Top of Information shown
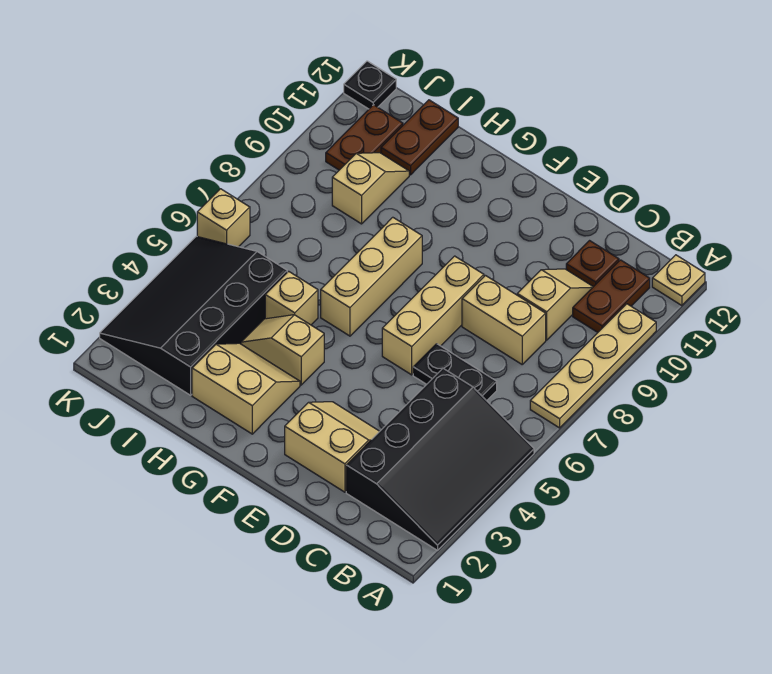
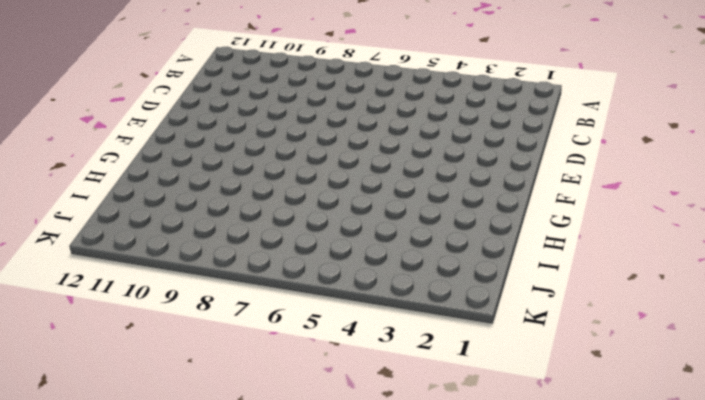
none -> black slope A2:C5 level 1 top C
none -> tan plate A7:A10 level 1
none -> tan plate A12 level 1

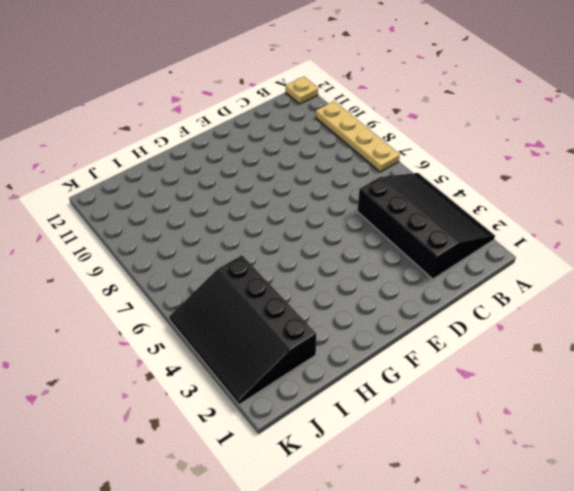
none -> brown plate B10:B11 level 1
none -> black plate C6:D6 level 1
none -> tan brick C8:D8 level 1

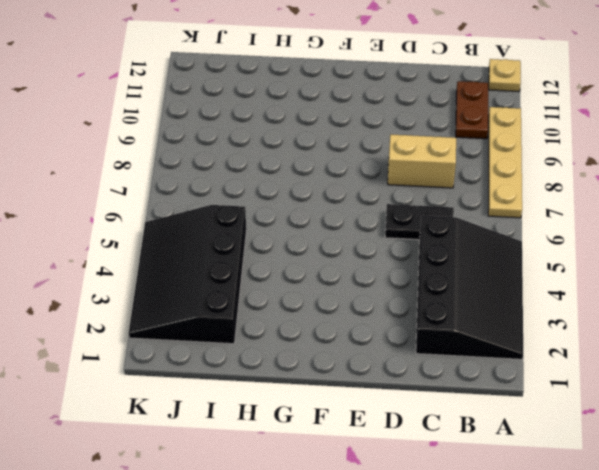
none -> tan slope C9:C10 level 1 top 9
none -> brown plate C11 level 1
none -> tan slope D2:E3 level 1 top 2

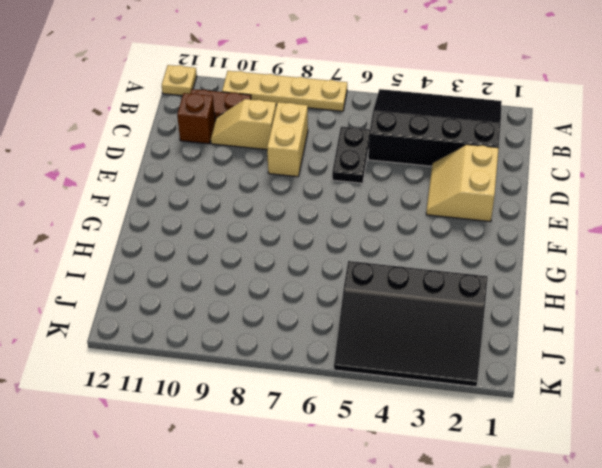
brown brick C11 level 1 -> brown plate C11 level 1
none -> tan brick E6:E8 level 1
none -> tan slope G2:H3 level 1 top 2
none -> tan slope G4:H4 level 1 top G

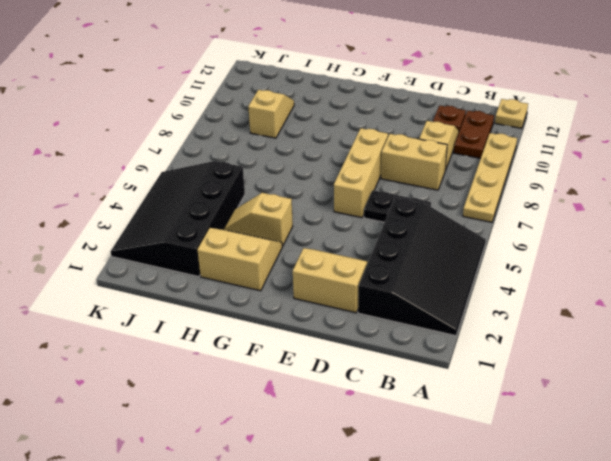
none -> tan brick G6:G8 level 1
none -> tan brick H5 level 1
none -> brown plate I11:I12 level 1

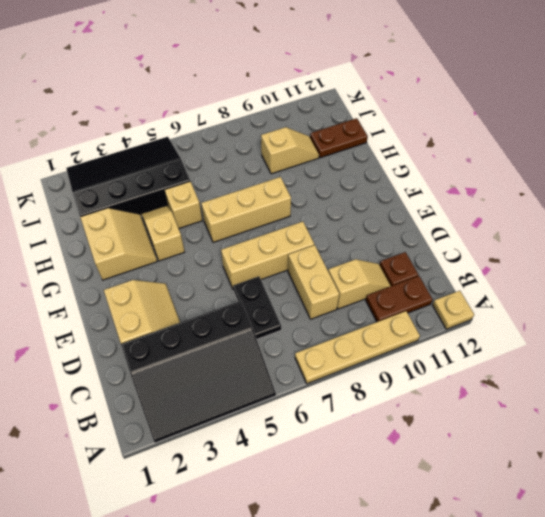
none -> brown plate J10:J11 level 1
none -> tan brick K6 level 1
none -> black plate K12 level 1

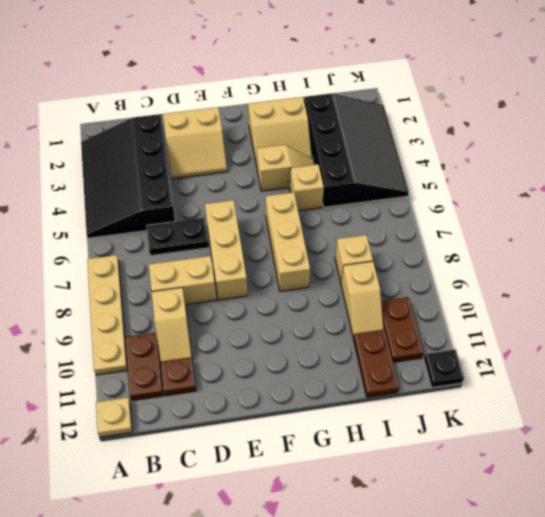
tan brick I8 level 1 -> tan brick K6 level 1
Bottom of Information shown
The task: Return the stretch of data that begins with the line showing "none -> brown plate B10:B11 level 1" and goes on through the line showing "none -> tan brick H5 level 1", exactly, with pictures removed.

Response to the task:
none -> brown plate B10:B11 level 1
none -> black plate C6:D6 level 1
none -> tan brick C8:D8 level 1

none -> tan slope C9:C10 level 1 top 9
none -> brown plate C11 level 1
none -> tan slope D2:E3 level 1 top 2

brown brick C11 level 1 -> brown plate C11 level 1
none -> tan brick E6:E8 level 1
none -> tan slope G2:H3 level 1 top 2
none -> tan slope G4:H4 level 1 top G

none -> tan brick G6:G8 level 1
none -> tan brick H5 level 1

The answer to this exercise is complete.